* [Work task]: Report the count of lines in the listing below that include the string "moved", with no other text.

==== Data for processing ====

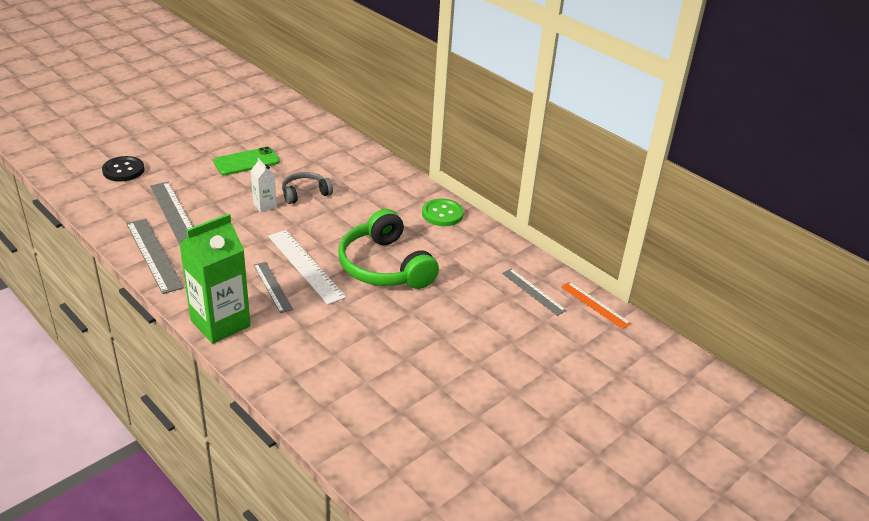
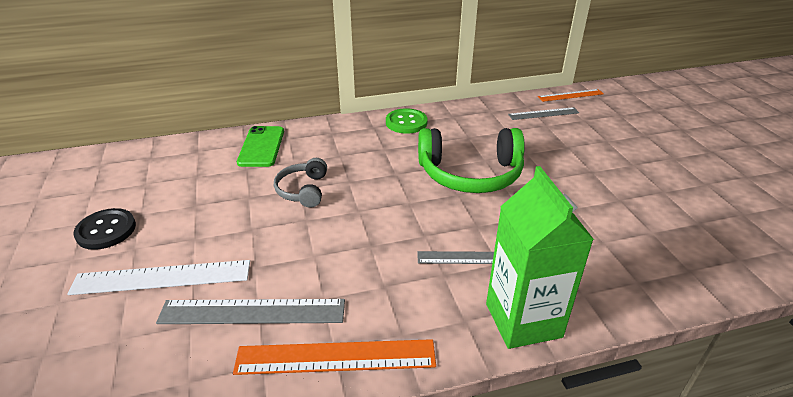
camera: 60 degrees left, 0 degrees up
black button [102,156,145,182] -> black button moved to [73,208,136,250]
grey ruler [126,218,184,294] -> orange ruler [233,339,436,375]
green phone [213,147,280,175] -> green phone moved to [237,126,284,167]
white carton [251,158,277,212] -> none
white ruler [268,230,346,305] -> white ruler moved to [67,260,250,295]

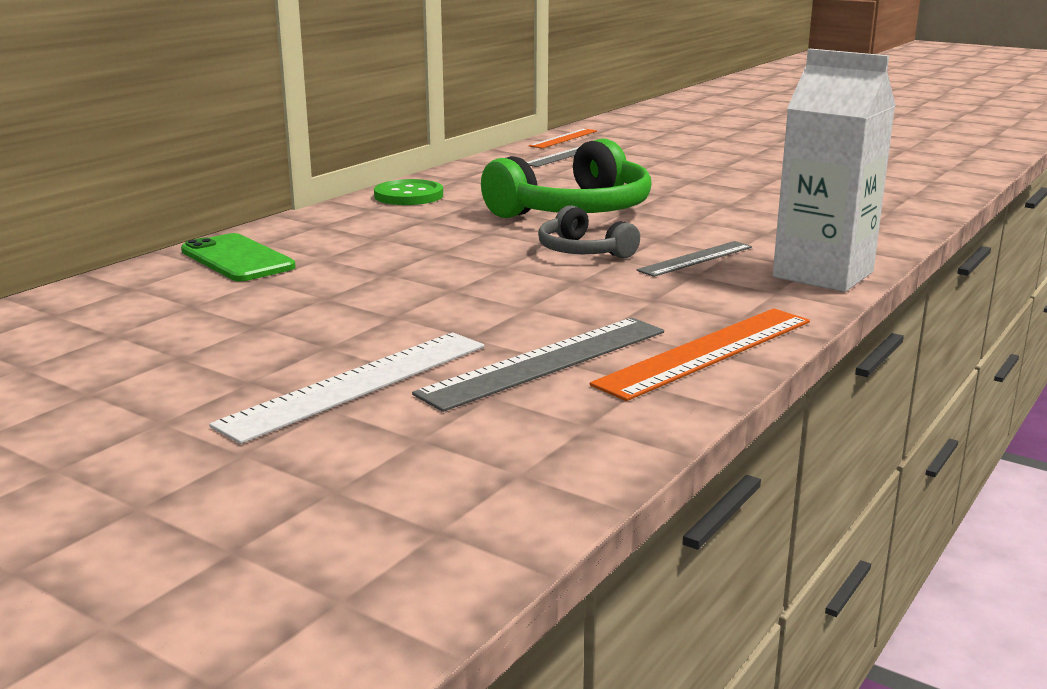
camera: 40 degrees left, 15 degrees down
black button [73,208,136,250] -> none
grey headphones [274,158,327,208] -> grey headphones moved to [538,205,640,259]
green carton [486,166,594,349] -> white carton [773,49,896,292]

====

* [Solution to the exercise]: 4